WHAT YOU WILL DO:
Below are records; work out how many of their lines hold the string "turquoise" and give that number alone.

[PROVIDED DATA — start]

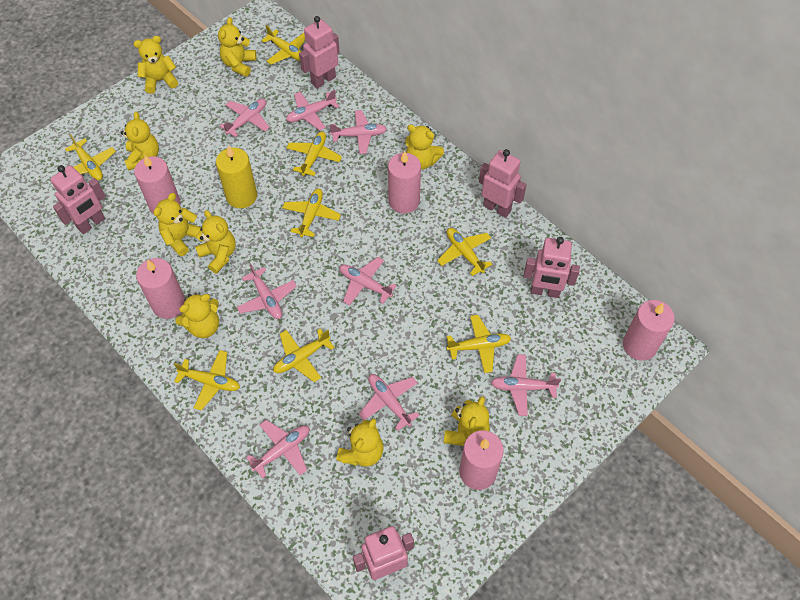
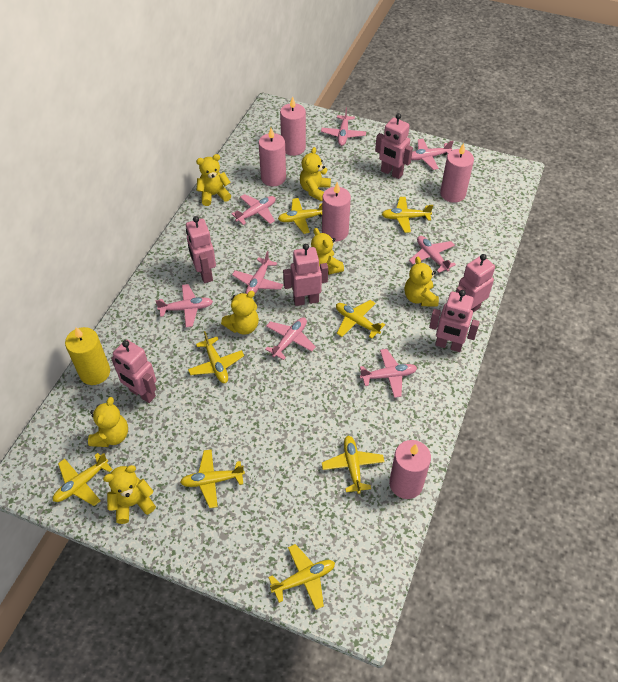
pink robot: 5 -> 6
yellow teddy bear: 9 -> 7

[PROVIDED DATA — finish]
[PROVIDED DATA — start]

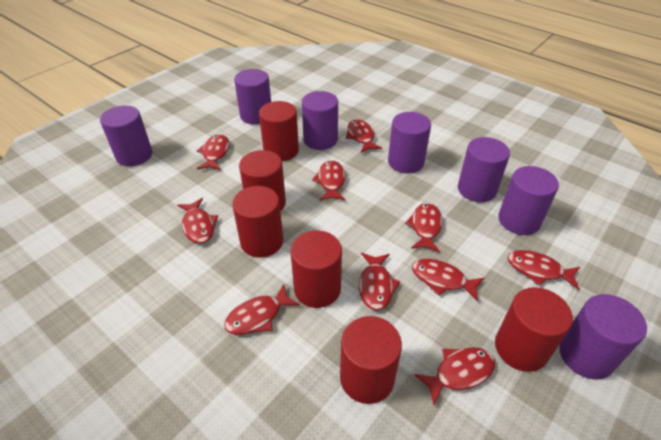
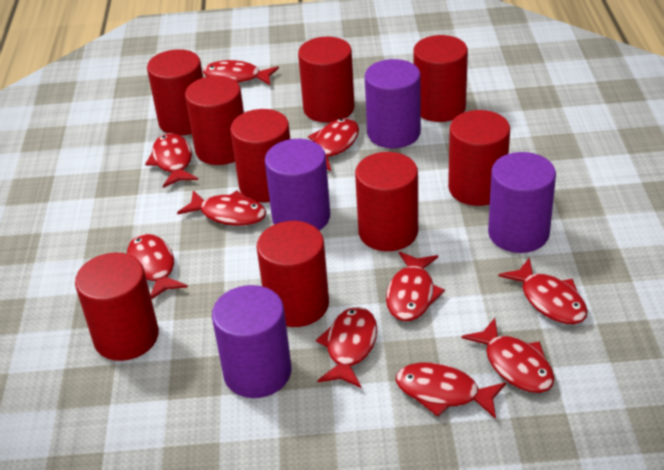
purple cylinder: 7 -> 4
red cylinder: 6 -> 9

[PROVIDED DATA — finish]
[PROVIDED DATA — start]

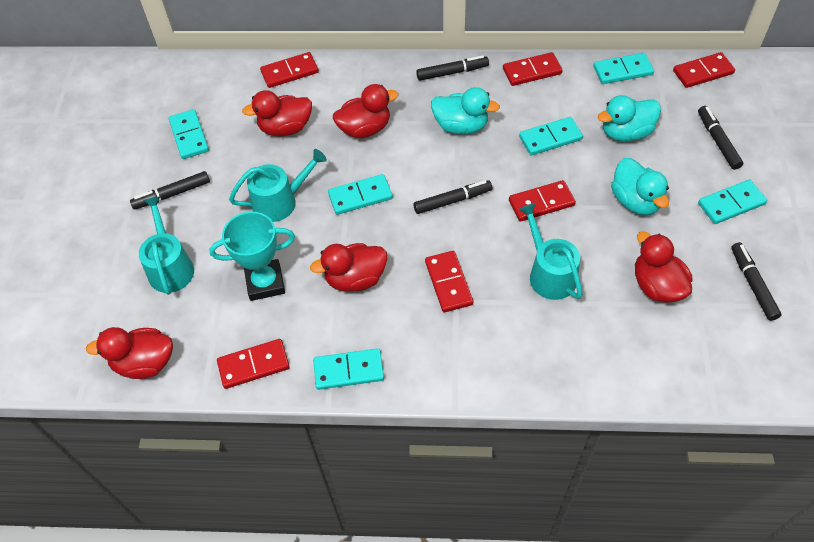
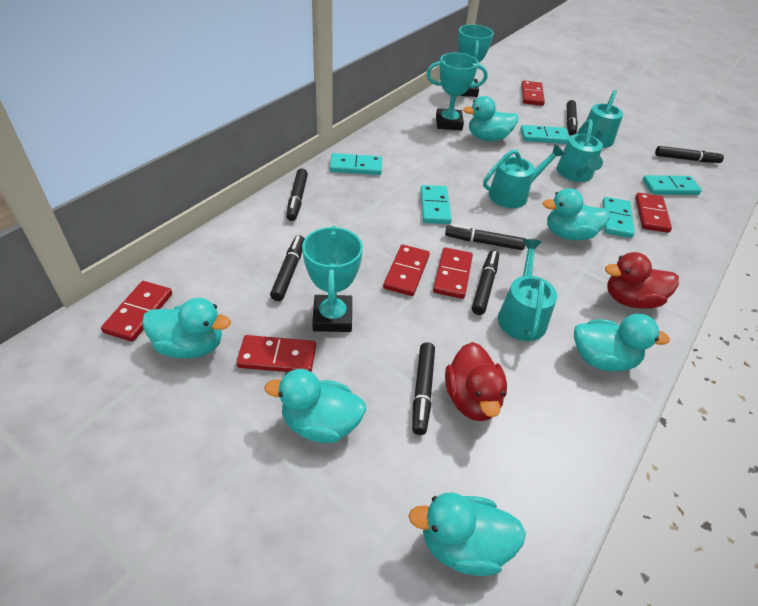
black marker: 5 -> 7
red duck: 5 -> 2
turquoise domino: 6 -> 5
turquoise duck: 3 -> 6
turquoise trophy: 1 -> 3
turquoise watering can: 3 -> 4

[PROVIDED DATA — finish]

WRITTEN REPLY:
4